Extracted material below:

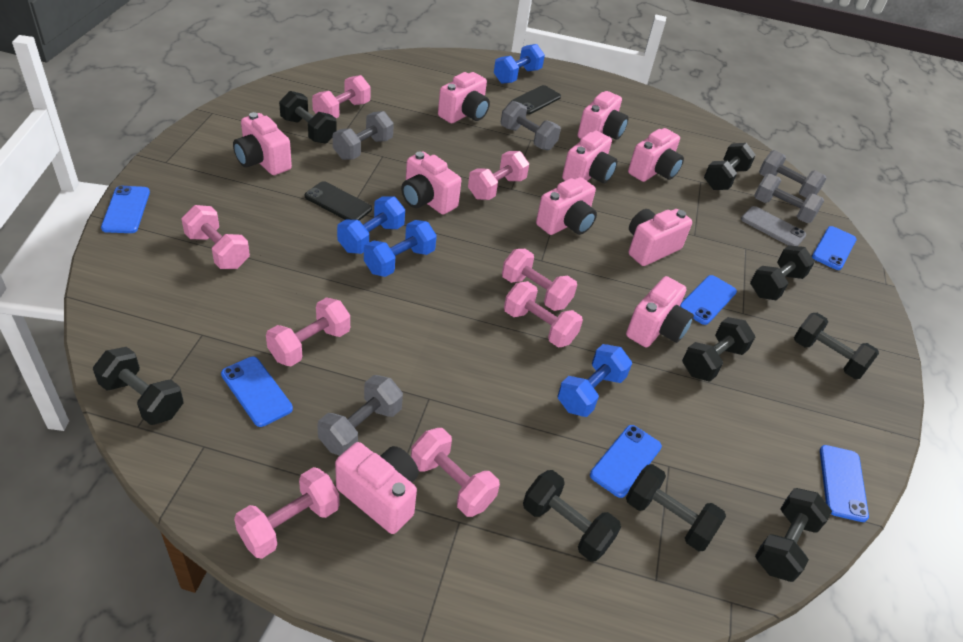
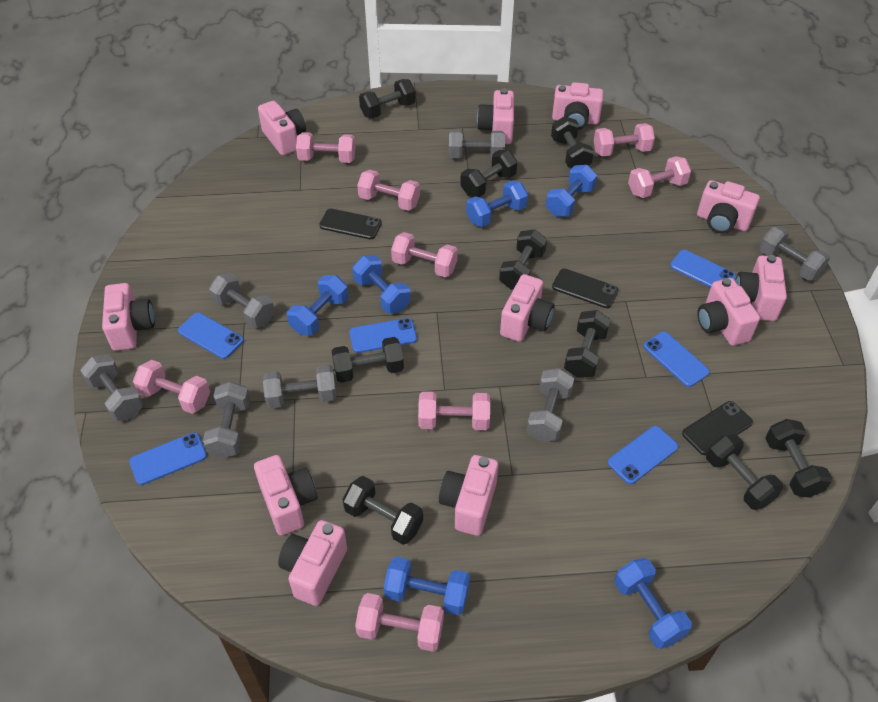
black phone: [305,181,372,221] [511,85,561,115] = 2 -> [319,209,382,239] [552,268,619,308] [682,401,753,455] = 3
blue dumbbell: [337,196,405,254] [364,220,437,277] [494,44,545,84] [558,344,632,417] = 4 -> [287,275,349,336] [352,255,411,313] [384,557,470,615] [466,181,528,227] [546,165,597,217] [615,558,692,649] = 6
grey dumbbell: [317,375,403,456] [333,111,394,160] [501,101,561,150] [754,173,824,223] [759,150,826,198] = 5 -> [80,354,144,421] [203,382,250,458] [209,273,275,328] [263,365,336,409] [449,130,505,158] [527,368,574,442] [759,226,830,281] = 7
grey phone: [741,206,806,246] = 1 -> none = 0
pink camera: [233,112,292,175] [335,442,419,534] [401,152,461,215] [438,72,490,123] [536,177,597,235] [562,131,617,183] [578,91,628,140] [626,276,694,347] [628,128,684,182] [628,209,692,266] = 10 -> [102,283,155,351] [254,455,318,536] [258,101,306,156] [278,520,347,606] [439,455,498,536] [477,88,514,144] [500,274,555,342] [552,82,603,130] [697,180,760,233] [697,278,760,346] [735,255,787,321] = 11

End of Extracted material.

▶ _What to work on_: Please reproduce the data above word for word, skipping all images.

▶ _Reply_:
black phone: [305,181,372,221] [511,85,561,115] = 2 -> [319,209,382,239] [552,268,619,308] [682,401,753,455] = 3
blue dumbbell: [337,196,405,254] [364,220,437,277] [494,44,545,84] [558,344,632,417] = 4 -> [287,275,349,336] [352,255,411,313] [384,557,470,615] [466,181,528,227] [546,165,597,217] [615,558,692,649] = 6
grey dumbbell: [317,375,403,456] [333,111,394,160] [501,101,561,150] [754,173,824,223] [759,150,826,198] = 5 -> [80,354,144,421] [203,382,250,458] [209,273,275,328] [263,365,336,409] [449,130,505,158] [527,368,574,442] [759,226,830,281] = 7
grey phone: [741,206,806,246] = 1 -> none = 0
pink camera: [233,112,292,175] [335,442,419,534] [401,152,461,215] [438,72,490,123] [536,177,597,235] [562,131,617,183] [578,91,628,140] [626,276,694,347] [628,128,684,182] [628,209,692,266] = 10 -> [102,283,155,351] [254,455,318,536] [258,101,306,156] [278,520,347,606] [439,455,498,536] [477,88,514,144] [500,274,555,342] [552,82,603,130] [697,180,760,233] [697,278,760,346] [735,255,787,321] = 11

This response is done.